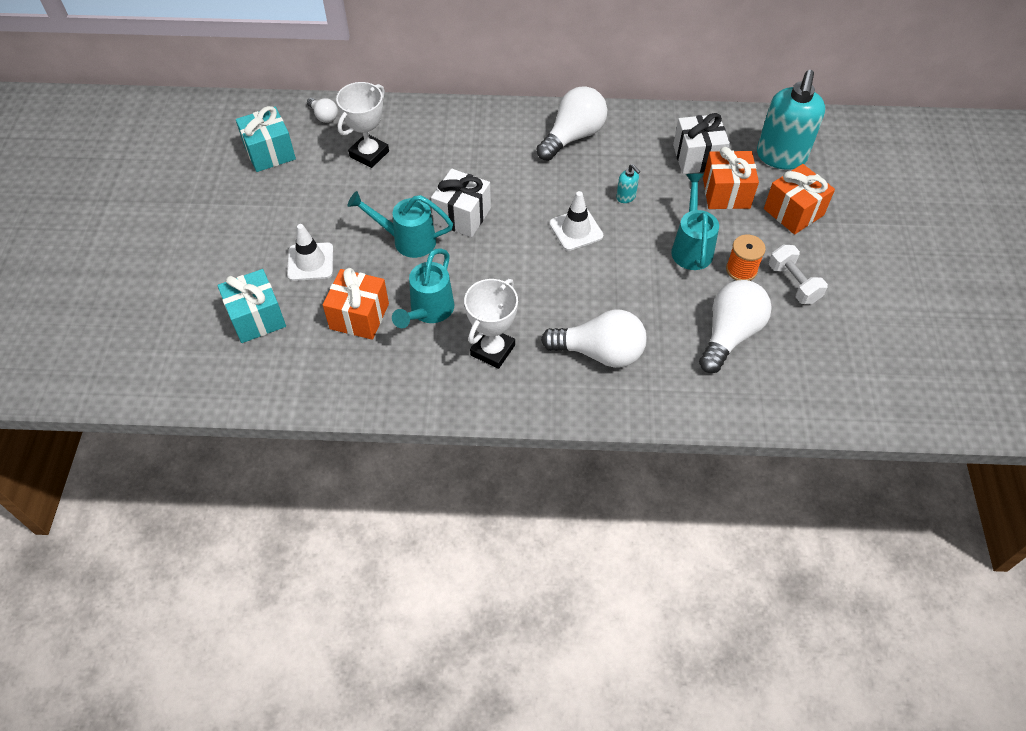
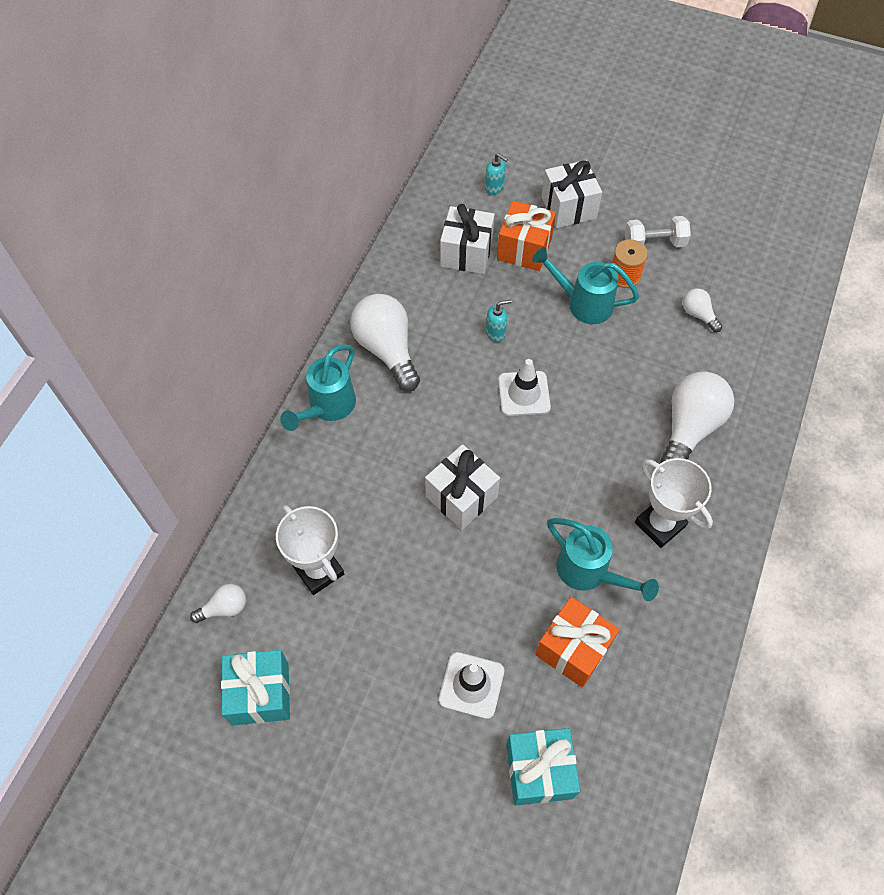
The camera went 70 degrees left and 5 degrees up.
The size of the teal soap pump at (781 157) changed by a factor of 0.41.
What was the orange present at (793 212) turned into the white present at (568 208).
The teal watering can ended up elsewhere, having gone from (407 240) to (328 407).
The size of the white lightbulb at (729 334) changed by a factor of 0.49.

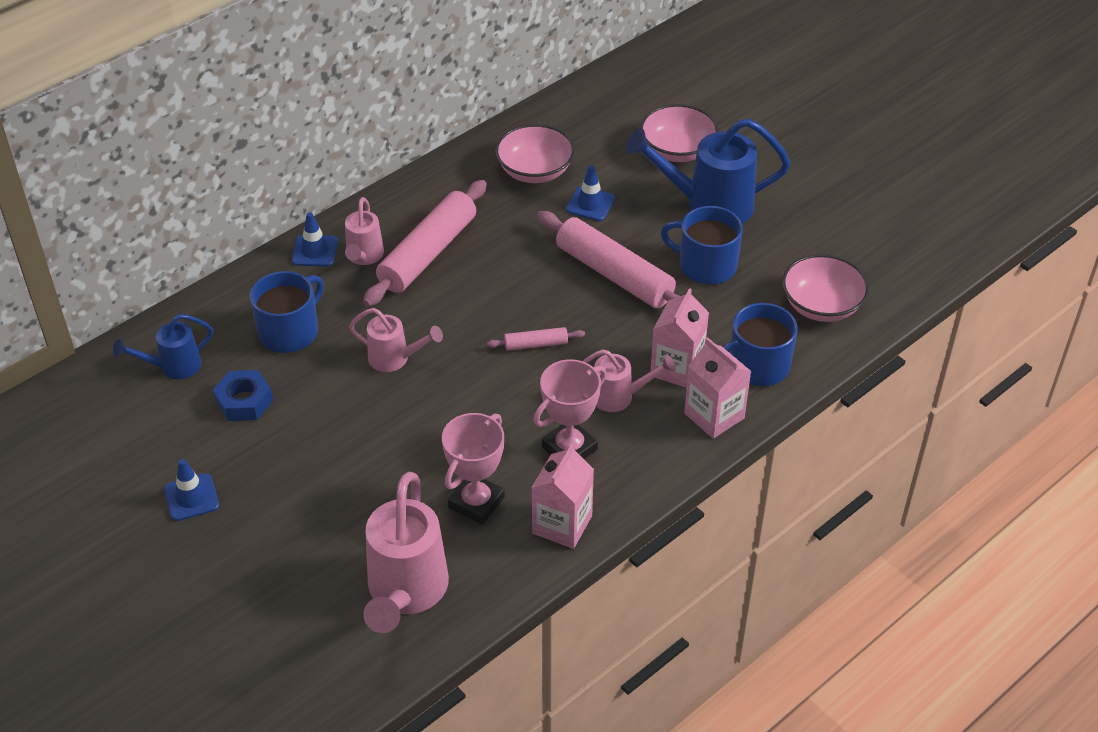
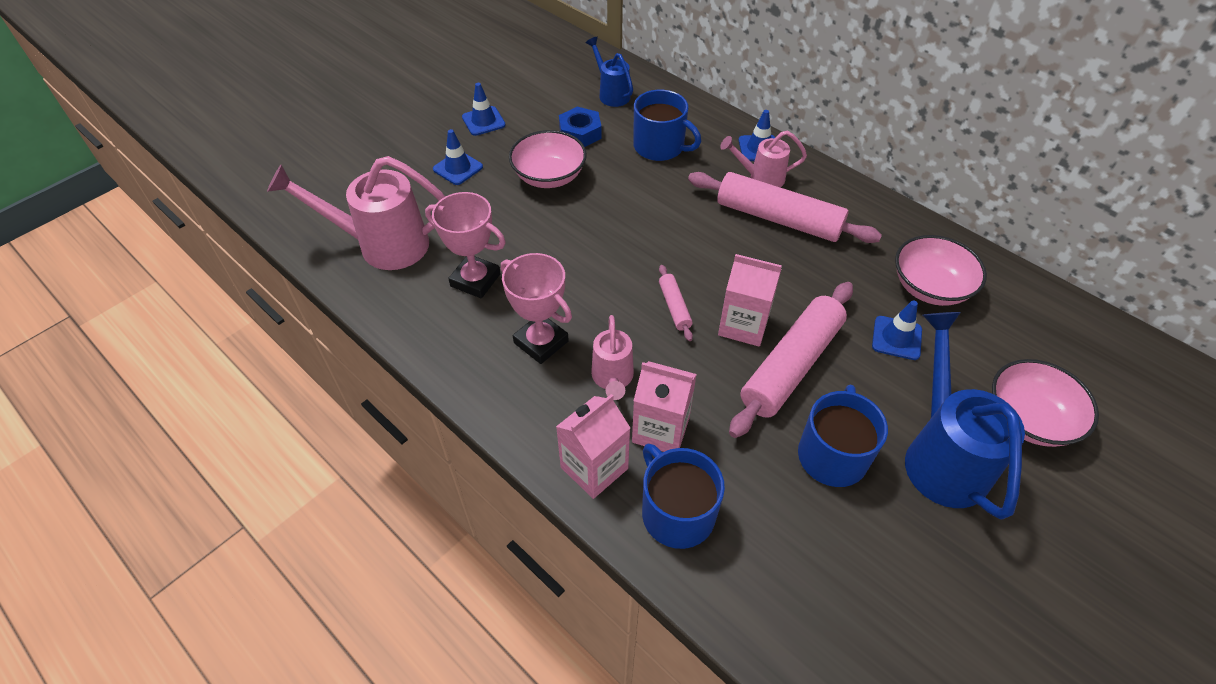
The camera went 85 degrees right and 5 degrees up.
The pink deep dish ended up elsewhere, having gone from (821 306) to (549 176).
The second view lost the pink watering can at (395 359).
The pink milk carton ended up elsewhere, having gone from (562 524) to (743 325).
The second view gained the cobalt road cone at (458 168).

○ ○ ○ ○ ○ ○ ○

The reply is a bare number: how many lines above include "teal".

- _Answer below_
2